Structured diff data
::::::::

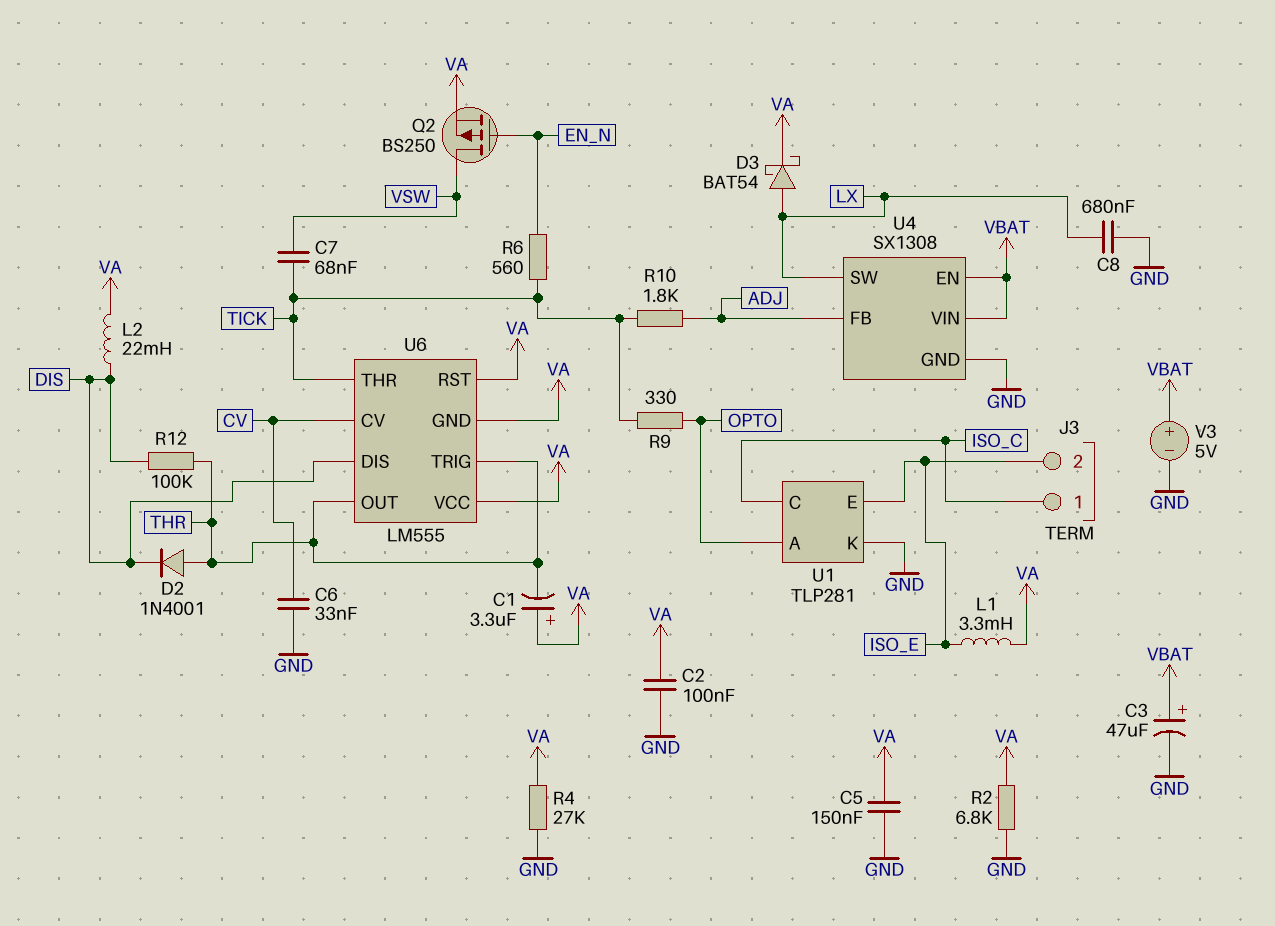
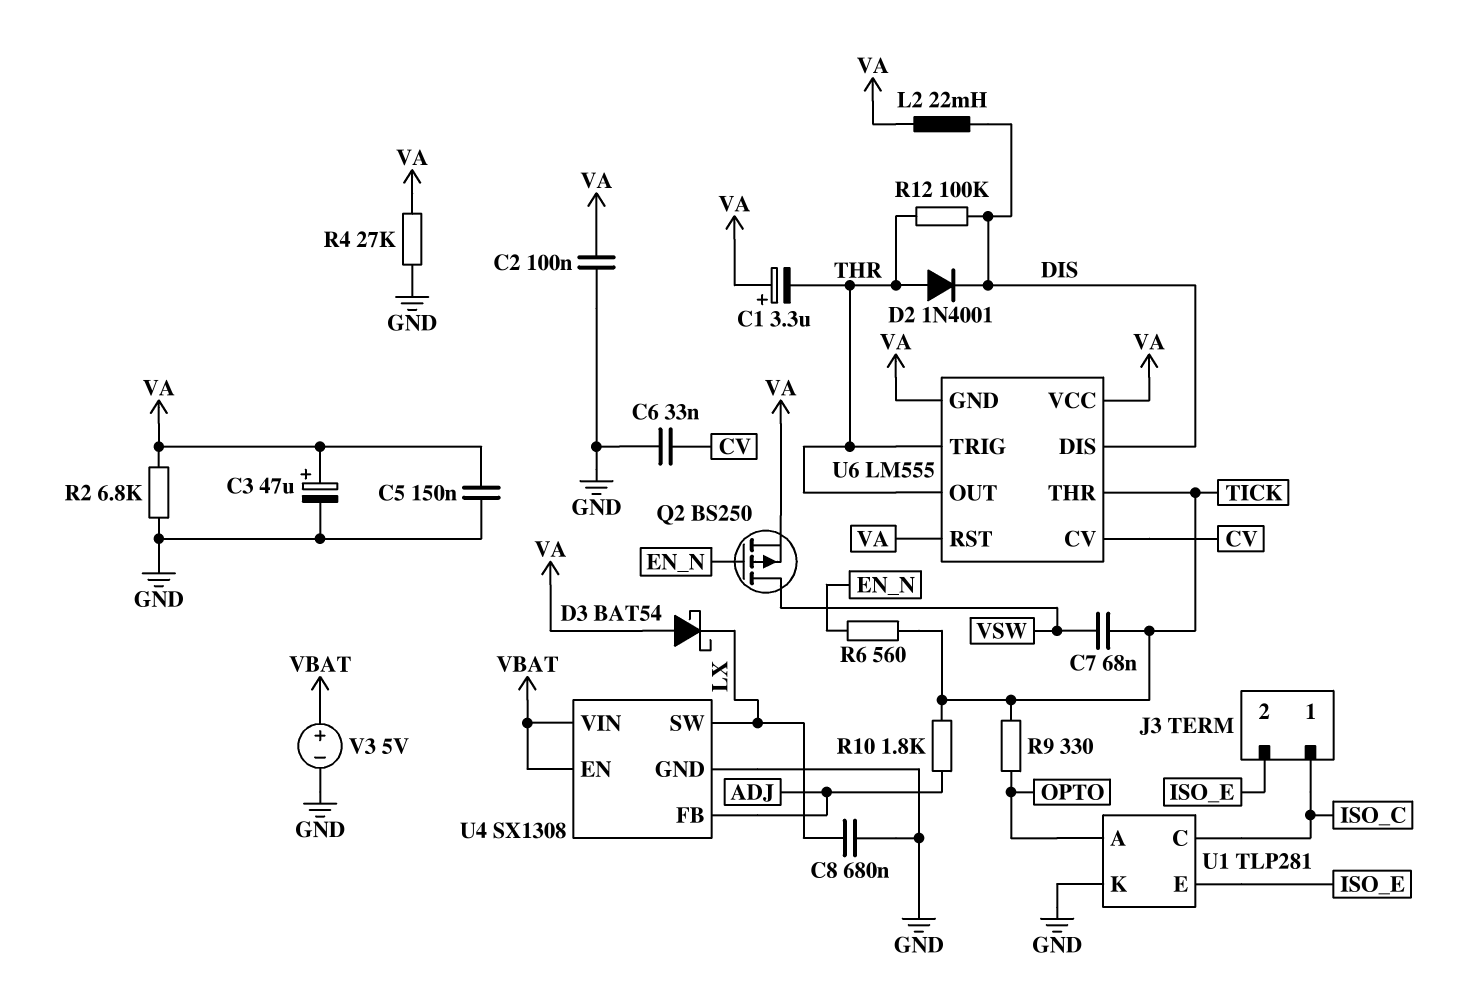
C3: 47uF (plus VBAT, minus GND) -> 47uF (plus VA, minus GND)
D3: schottky BAT54 (A LX, K VA) -> schottky BAT54 (A VA, K LX)
L1: 3.3mH (ISO_E, VA) -> none

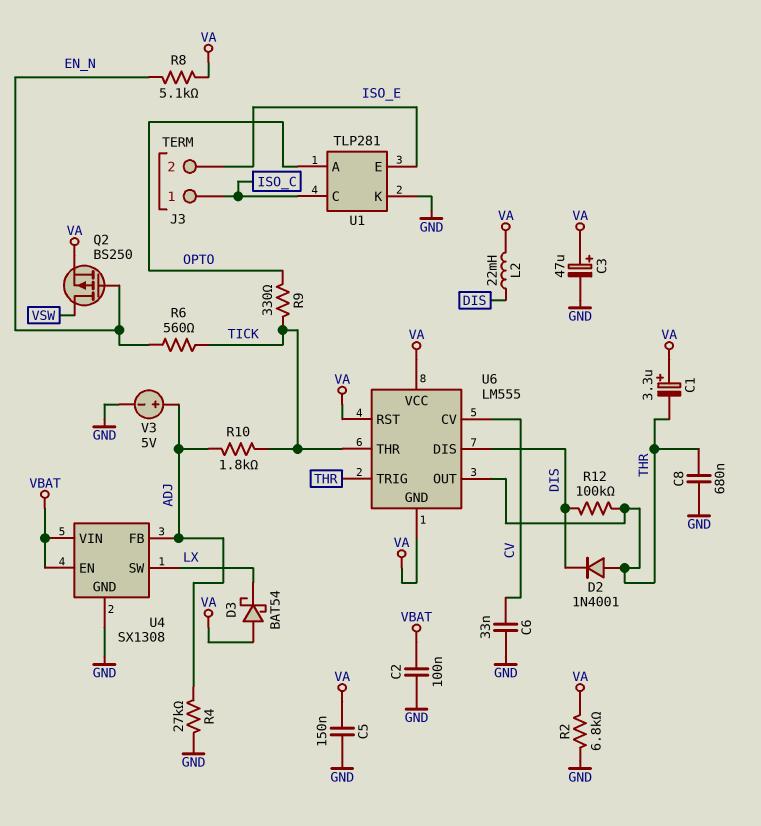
C2: 100nF (GND, VA) -> 100nF (GND, VBAT)
C7: 68nF (TICK, VSW) -> none
C8: 680nF (GND, LX) -> 680nF (GND, THR)
R4: 27k (GND, VA) -> 27k (ADJ, GND)
R8: none -> 5.1k (EN_N, VA)
V3: 5V (plus VBAT, minus GND) -> 5V (plus ADJ, minus GND)

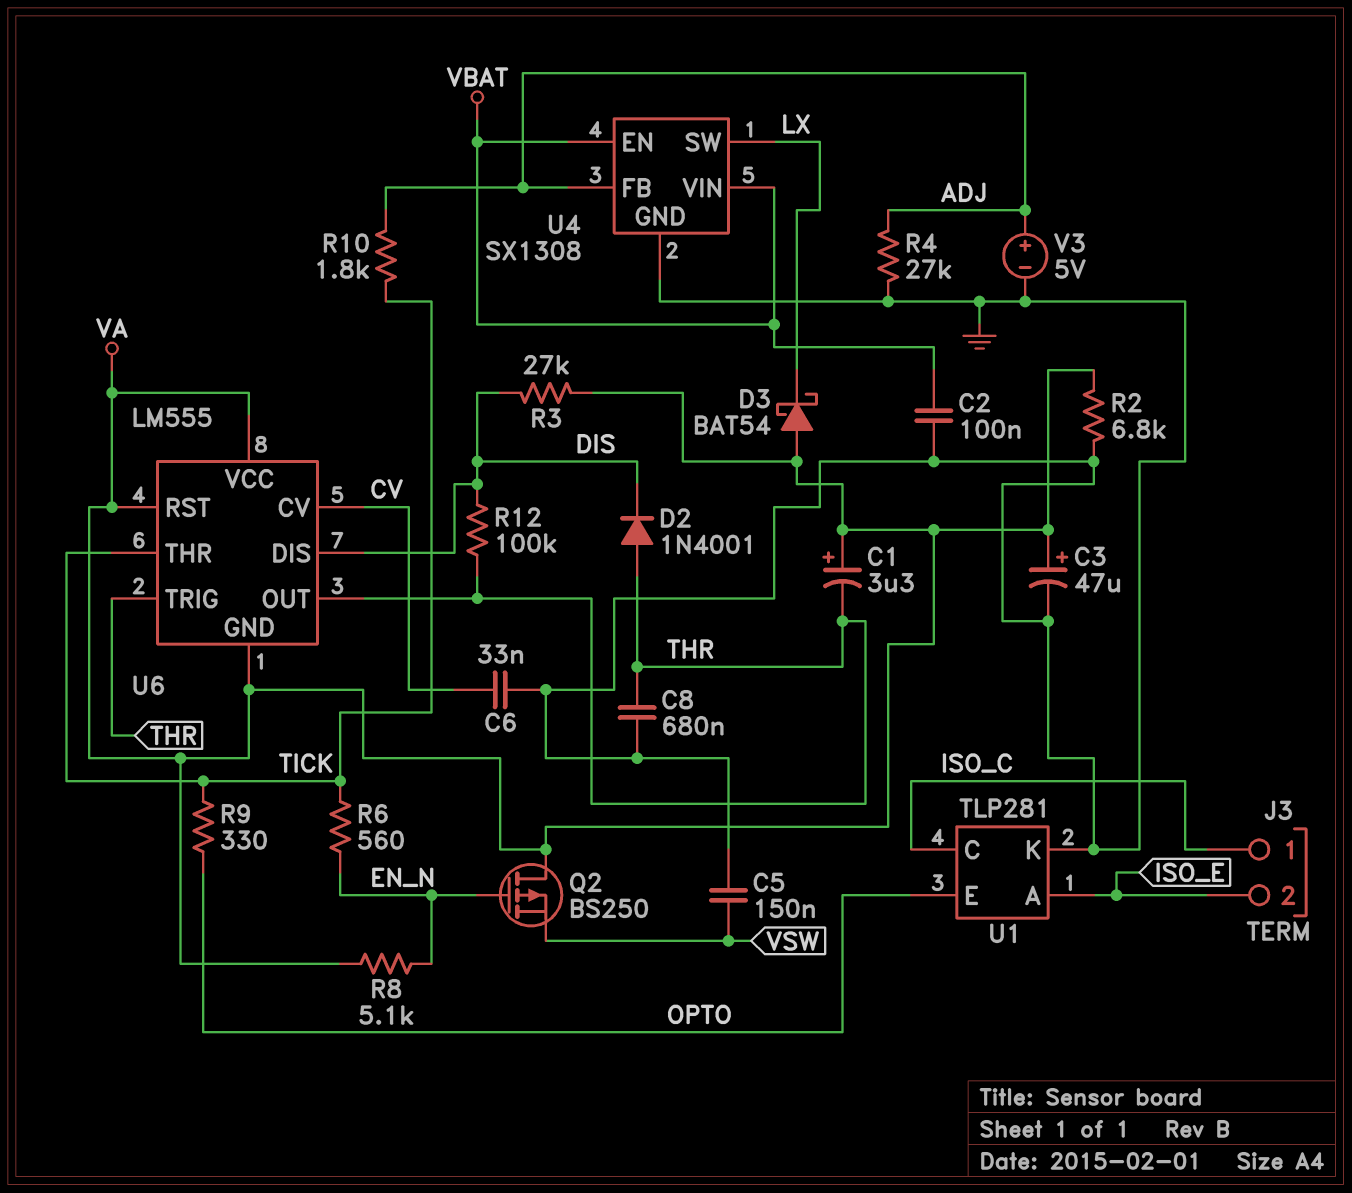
C5: 150nF (GND, VA) -> 150nF (GND, VSW)
L2: 22mH (DIS, VA) -> none
Q2: PMOS BS250 (G EN_N, D VSW, S VA) -> PMOS BS250 (G EN_N, D VA, S VSW)
R3: none -> 27k (DIS, VA)
U1 pin A: OPTO -> ISO_E
U1 pin E: ISO_E -> OPTO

::::::::

_Exercise description_:
Only the text of the entries belongs in the answer, copied exactly; the pictures stay out.

_Solution to the problem_:
C3: 47uF (plus VBAT, minus GND) -> 47uF (plus VA, minus GND)
D3: schottky BAT54 (A LX, K VA) -> schottky BAT54 (A VA, K LX)
L1: 3.3mH (ISO_E, VA) -> none

C2: 100nF (GND, VA) -> 100nF (GND, VBAT)
C7: 68nF (TICK, VSW) -> none
C8: 680nF (GND, LX) -> 680nF (GND, THR)
R4: 27k (GND, VA) -> 27k (ADJ, GND)
R8: none -> 5.1k (EN_N, VA)
V3: 5V (plus VBAT, minus GND) -> 5V (plus ADJ, minus GND)

C5: 150nF (GND, VA) -> 150nF (GND, VSW)
L2: 22mH (DIS, VA) -> none
Q2: PMOS BS250 (G EN_N, D VSW, S VA) -> PMOS BS250 (G EN_N, D VA, S VSW)
R3: none -> 27k (DIS, VA)
U1 pin A: OPTO -> ISO_E
U1 pin E: ISO_E -> OPTO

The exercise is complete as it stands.